**** DATA SHOWN

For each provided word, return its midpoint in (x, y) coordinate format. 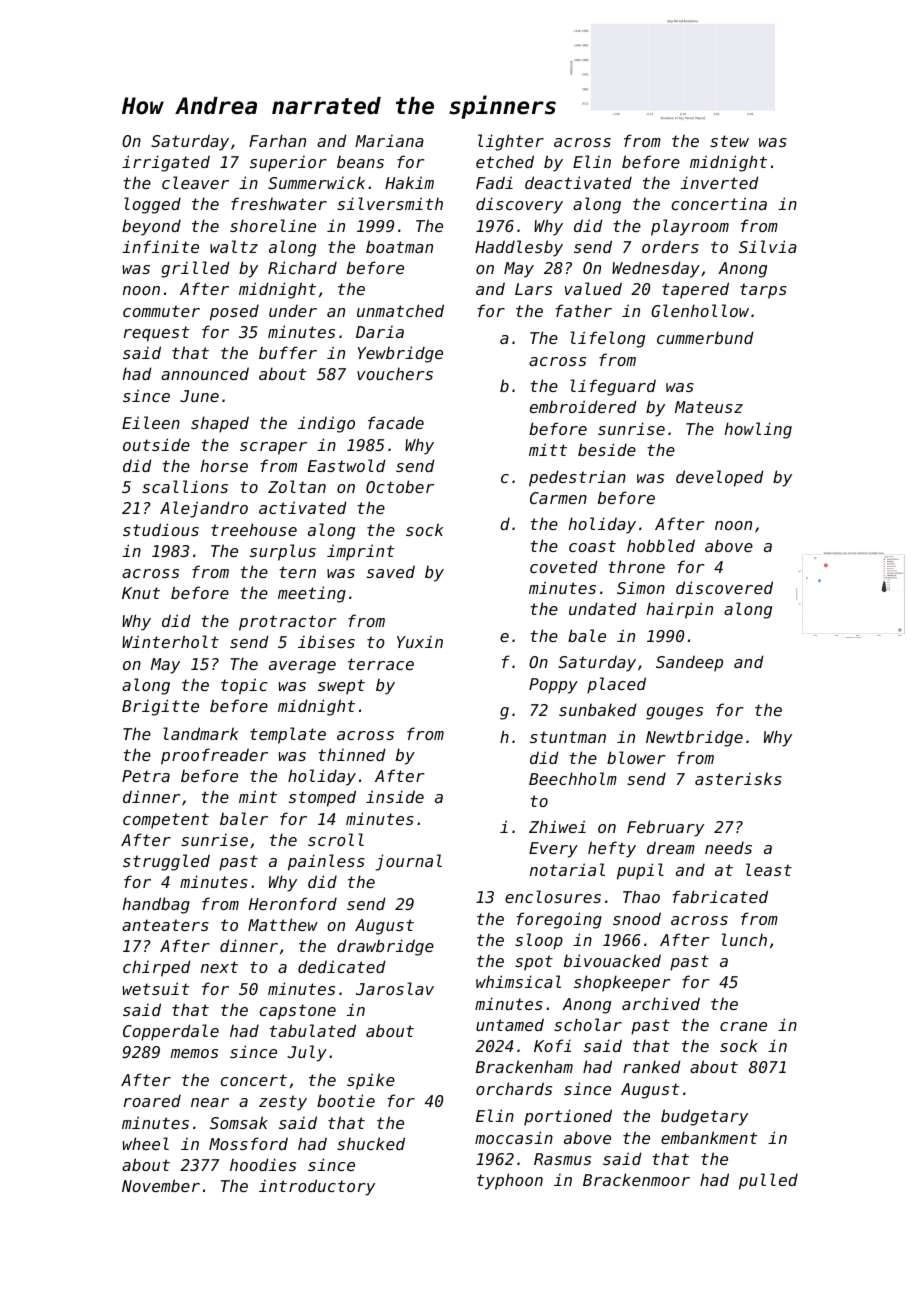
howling (758, 430)
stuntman (568, 737)
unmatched (400, 310)
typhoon (510, 1181)
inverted (720, 182)
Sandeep (689, 663)
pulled (768, 1181)
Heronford (293, 903)
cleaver (195, 182)
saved (391, 571)
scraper (273, 448)
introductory (317, 1187)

********

WHAT IS NEEDED: Repeat the listing above word for word, but leave the pictures out.

ANSWER:
For each provided word, return its midpoint in (x, y) coordinate format. 
howling (758, 430)
stuntman (568, 737)
unmatched (400, 310)
typhoon (510, 1181)
inverted (720, 182)
Sandeep (689, 663)
pulled (768, 1181)
Heronford (293, 903)
cleaver (195, 182)
saved (391, 571)
scraper (273, 448)
introductory (317, 1187)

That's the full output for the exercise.